■ What the task asks: Retype only the lines below from the one with "STEPPER3 pin IN4: SDA -> SCK" to the one with "STEPPER3 pin IN3: A5 -> SCL", inclusive, skipping every image.

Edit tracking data
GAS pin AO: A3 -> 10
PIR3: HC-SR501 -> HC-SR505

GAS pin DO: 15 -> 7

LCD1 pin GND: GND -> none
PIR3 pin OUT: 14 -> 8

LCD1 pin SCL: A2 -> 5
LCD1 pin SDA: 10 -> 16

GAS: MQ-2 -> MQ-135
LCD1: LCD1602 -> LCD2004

...

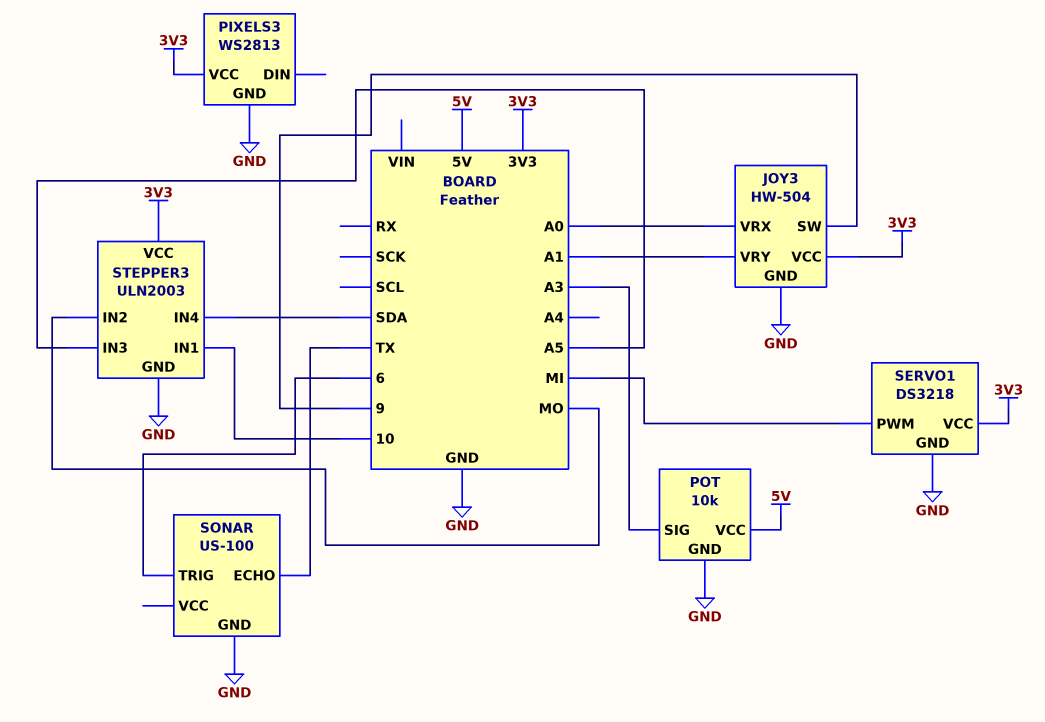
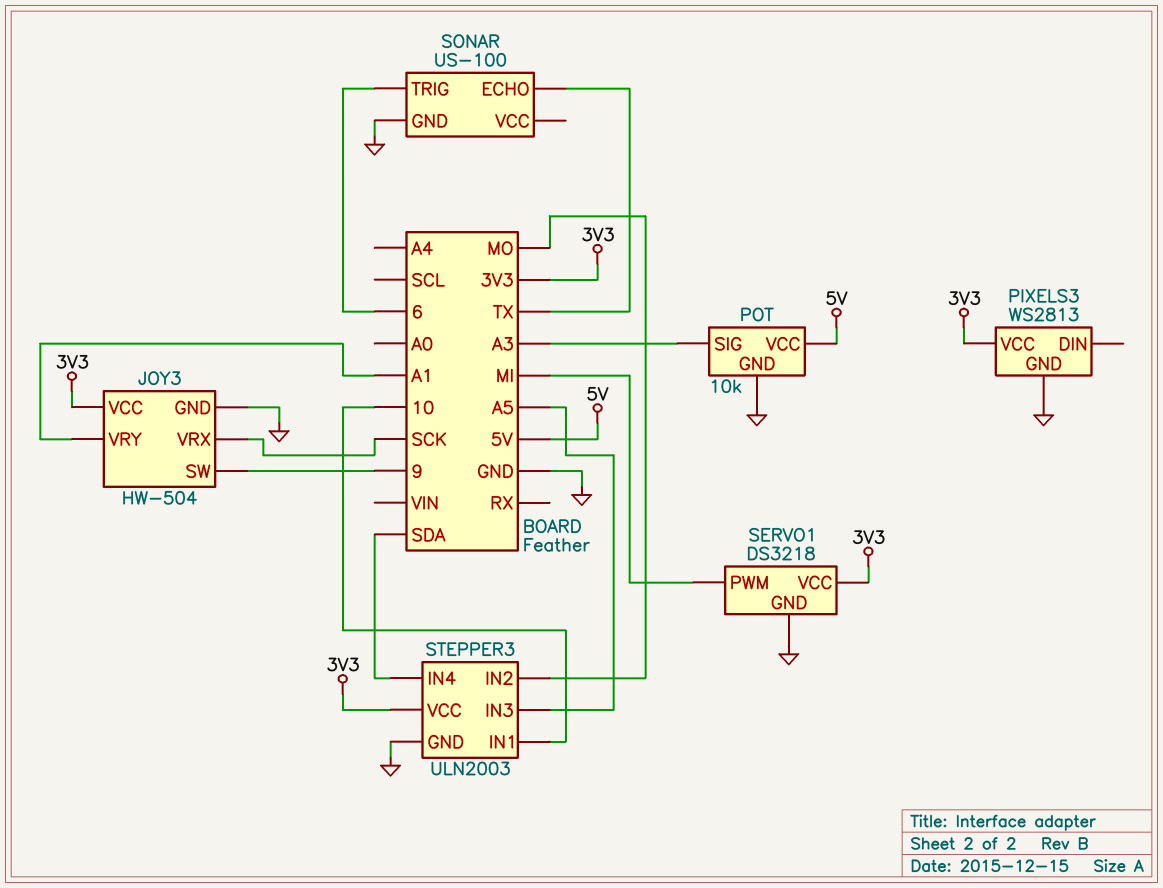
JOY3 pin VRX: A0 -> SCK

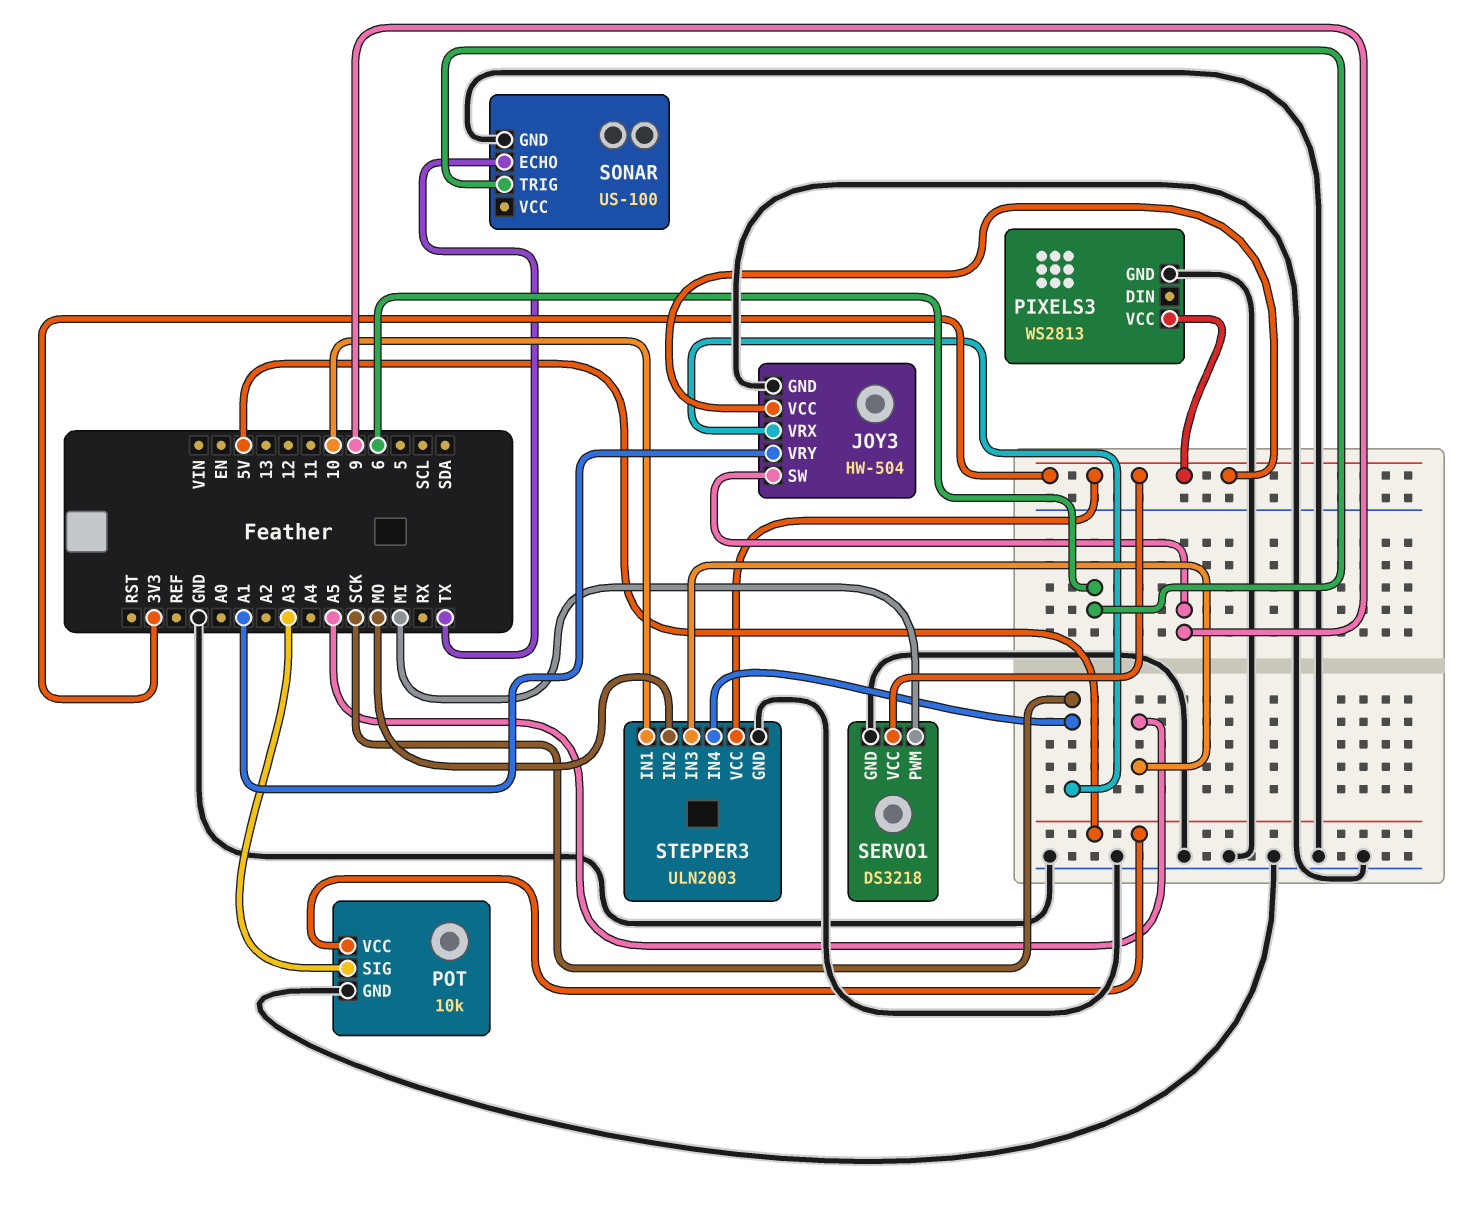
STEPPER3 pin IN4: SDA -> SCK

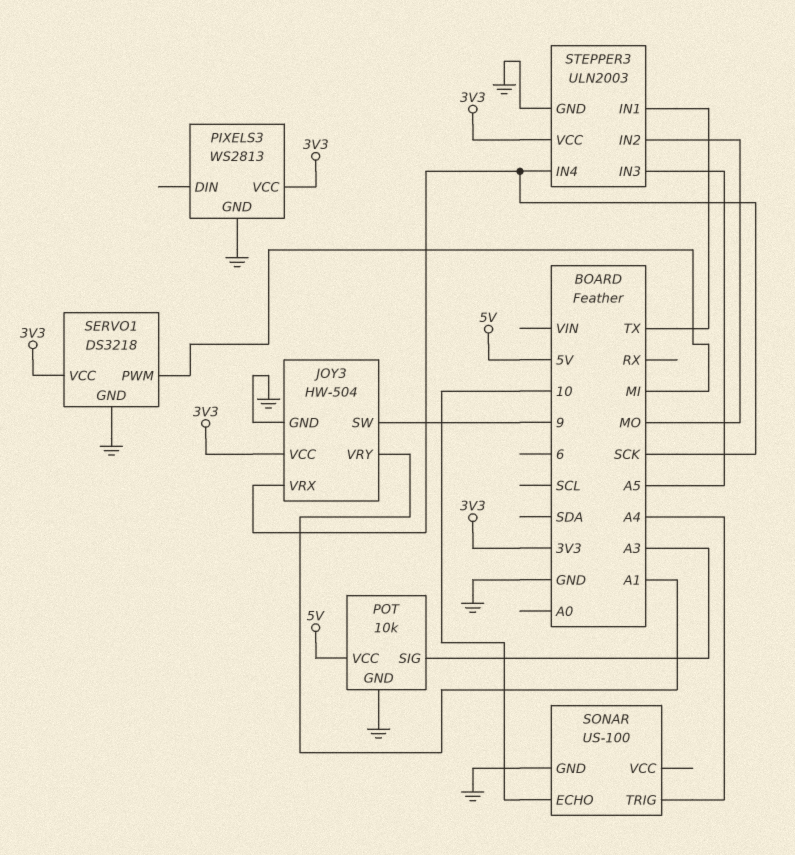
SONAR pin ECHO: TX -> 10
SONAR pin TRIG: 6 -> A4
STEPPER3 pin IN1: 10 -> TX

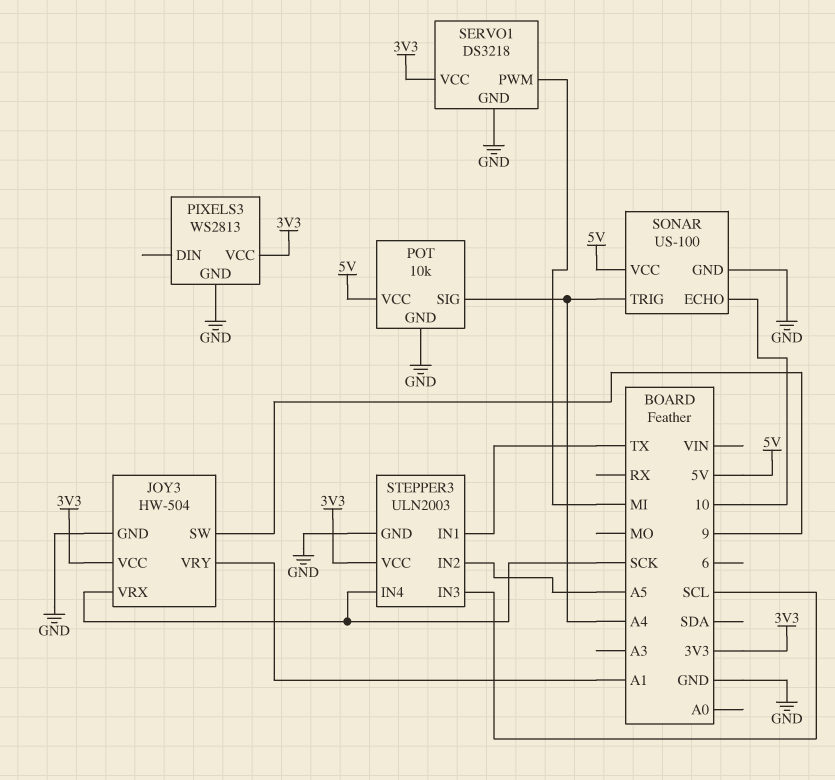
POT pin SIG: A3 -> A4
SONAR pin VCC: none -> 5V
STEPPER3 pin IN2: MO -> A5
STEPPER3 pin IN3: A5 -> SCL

■ Exercise answer:
STEPPER3 pin IN4: SDA -> SCK

SONAR pin ECHO: TX -> 10
SONAR pin TRIG: 6 -> A4
STEPPER3 pin IN1: 10 -> TX

POT pin SIG: A3 -> A4
SONAR pin VCC: none -> 5V
STEPPER3 pin IN2: MO -> A5
STEPPER3 pin IN3: A5 -> SCL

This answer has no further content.